> **Scene difference descriptions**:
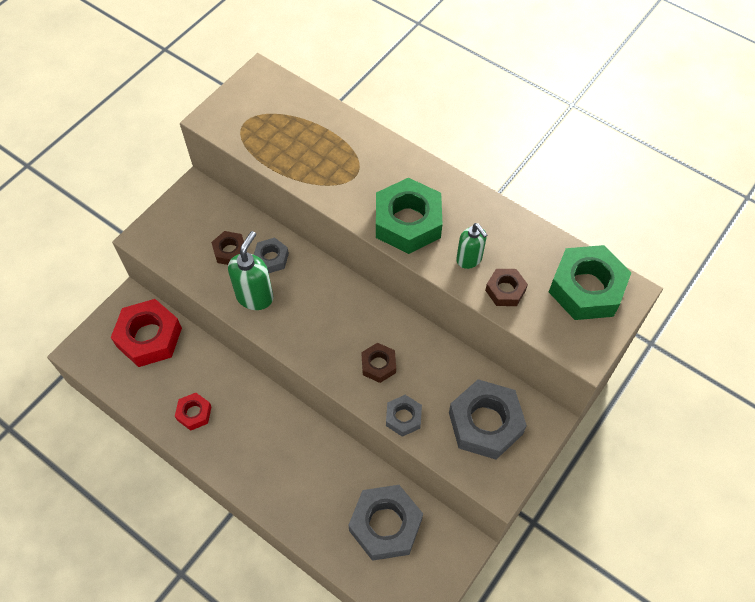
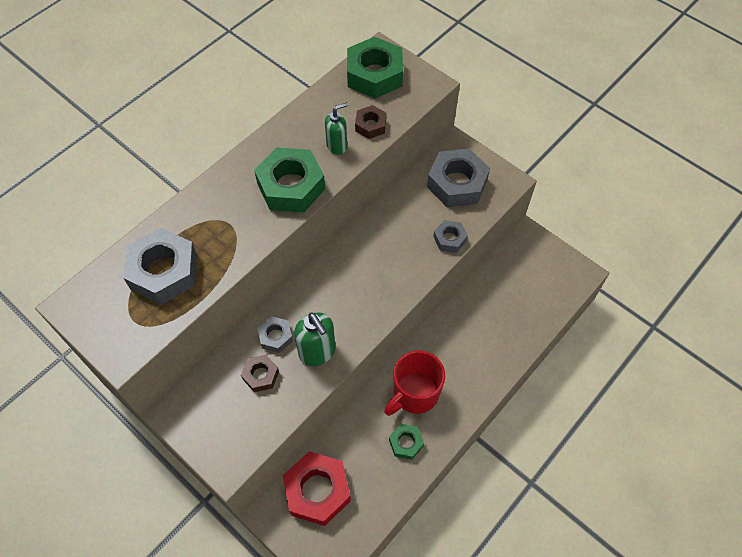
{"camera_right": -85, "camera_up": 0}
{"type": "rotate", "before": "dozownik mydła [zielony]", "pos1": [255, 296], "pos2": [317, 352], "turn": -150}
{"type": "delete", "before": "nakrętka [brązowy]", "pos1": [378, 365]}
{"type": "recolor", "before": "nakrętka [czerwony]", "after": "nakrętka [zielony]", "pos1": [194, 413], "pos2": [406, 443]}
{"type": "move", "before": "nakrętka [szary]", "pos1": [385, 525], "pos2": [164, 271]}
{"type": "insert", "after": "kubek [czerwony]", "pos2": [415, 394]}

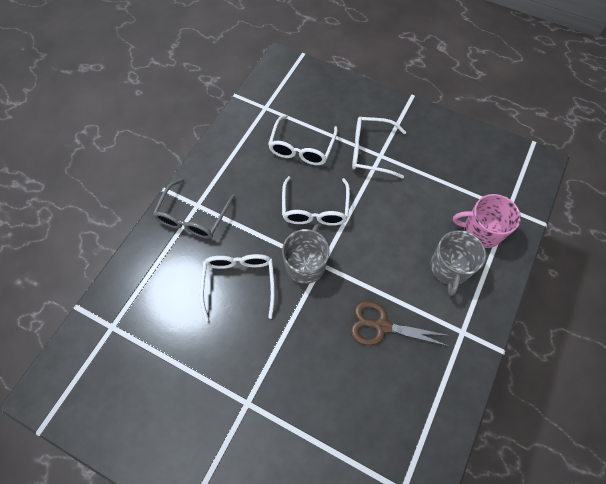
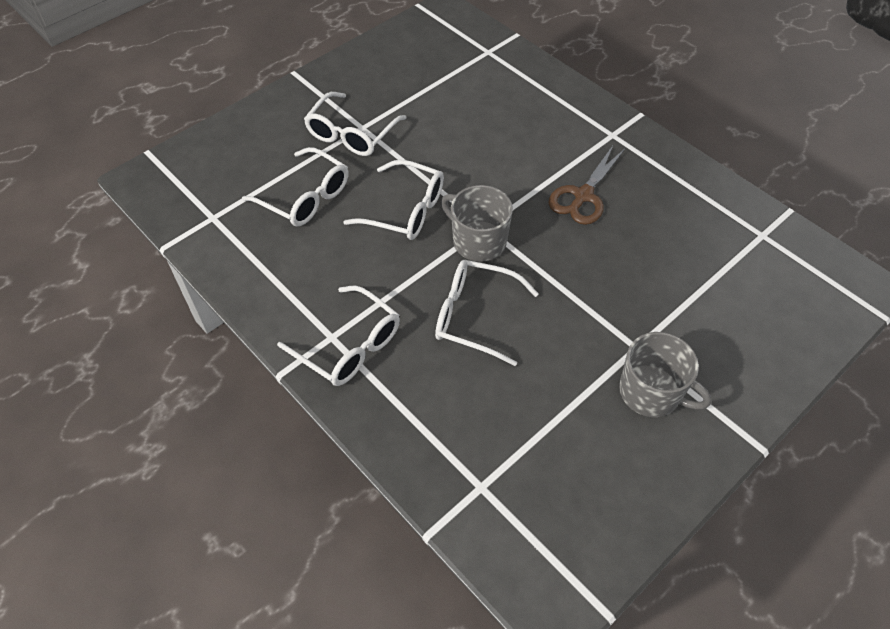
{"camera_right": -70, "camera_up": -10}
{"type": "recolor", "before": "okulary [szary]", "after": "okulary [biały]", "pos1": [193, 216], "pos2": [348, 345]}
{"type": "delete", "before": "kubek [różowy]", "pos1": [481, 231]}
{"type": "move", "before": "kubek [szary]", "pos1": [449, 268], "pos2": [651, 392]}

> **Work to be completed**:
The result should be every line that contains "czerwony", copied from the entries.

> **Solved problem**:
{"type": "recolor", "before": "nakrętka [czerwony]", "after": "nakrętka [zielony]", "pos1": [194, 413], "pos2": [406, 443]}
{"type": "insert", "after": "kubek [czerwony]", "pos2": [415, 394]}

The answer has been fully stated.